Dataset extract:
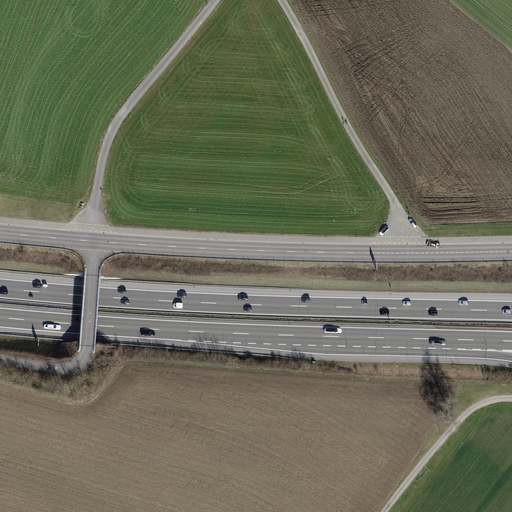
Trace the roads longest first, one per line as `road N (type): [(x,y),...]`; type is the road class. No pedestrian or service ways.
road 1 (motorway): [(511,310),(216,303),(0,287)]
road 2 (tertiary): [(0,233),(235,249),(511,251)]
road 3 (motorway): [(0,318),(455,339)]
road 4 (track): [(404,252),(390,196),(280,0)]
road 5 (track): [(216,0),(109,135),(93,240)]
road 6 (track): [(511,398),(460,417),(384,511)]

To be done: Could you copy the records above word for word, without the pictures?

Full output:
Trace the roads longest first, one per line as `road N (type): [(x,y),...]`; type is the road class. No pedestrian or service ways.
road 1 (motorway): [(511,310),(216,303),(0,287)]
road 2 (tertiary): [(0,233),(235,249),(511,251)]
road 3 (motorway): [(0,318),(455,339)]
road 4 (track): [(404,252),(390,196),(280,0)]
road 5 (track): [(216,0),(109,135),(93,240)]
road 6 (track): [(511,398),(460,417),(384,511)]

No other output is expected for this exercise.